SUPPLIED RECORDS
--- BEGIN ---
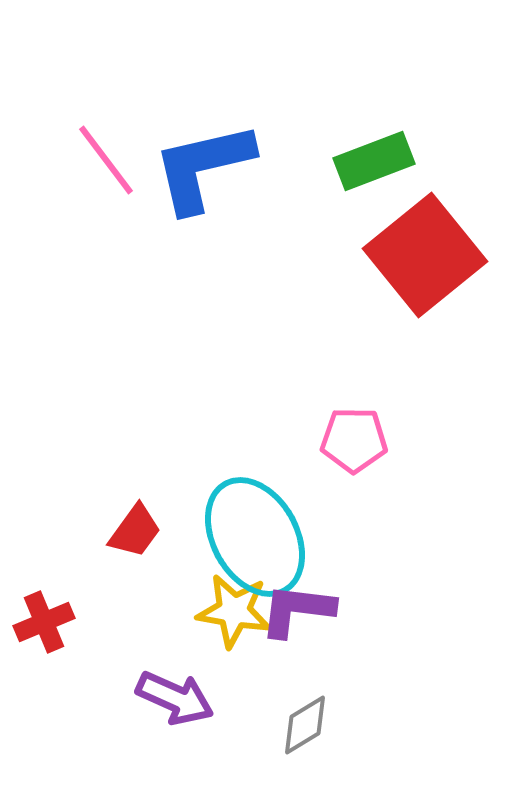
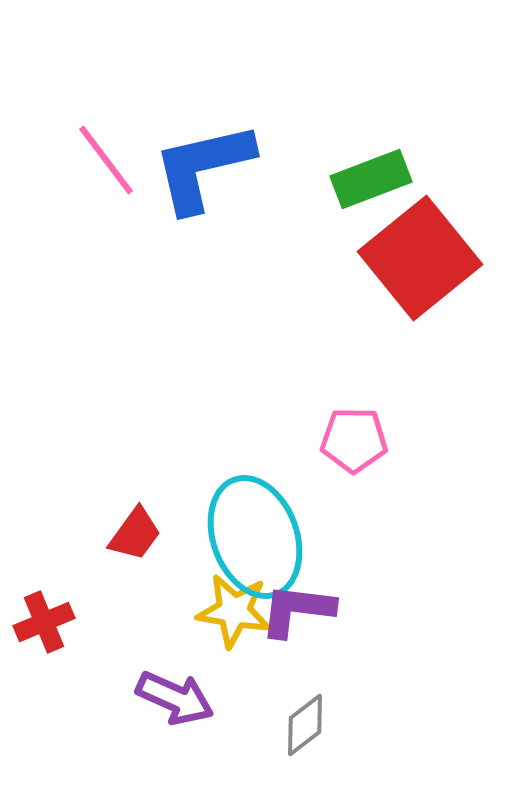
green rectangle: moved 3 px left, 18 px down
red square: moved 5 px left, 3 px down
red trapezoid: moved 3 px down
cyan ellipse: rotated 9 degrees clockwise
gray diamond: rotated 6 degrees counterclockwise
--- END ---
--- BEGIN ---
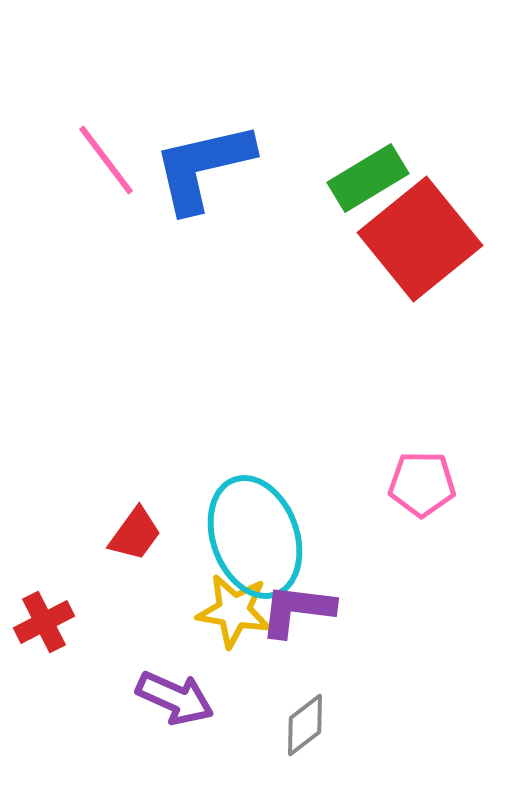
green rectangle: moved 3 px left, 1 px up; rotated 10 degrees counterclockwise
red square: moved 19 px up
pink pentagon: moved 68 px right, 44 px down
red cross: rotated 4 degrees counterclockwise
--- END ---
PROBLEM
Rewrite the listing lines starting at the line containing "green rectangle: moved 3 px left, 18 px down" and ending at the line containing "gray diamond: rotated", substituting "shifted" for every "moved" and leaving everything else unchanged. Give only those lines.

EXERCISE RESPONSE
green rectangle: shifted 3 px left, 18 px down
red square: shifted 5 px left, 3 px down
red trapezoid: shifted 3 px down
cyan ellipse: rotated 9 degrees clockwise
gray diamond: rotated 6 degrees counterclockwise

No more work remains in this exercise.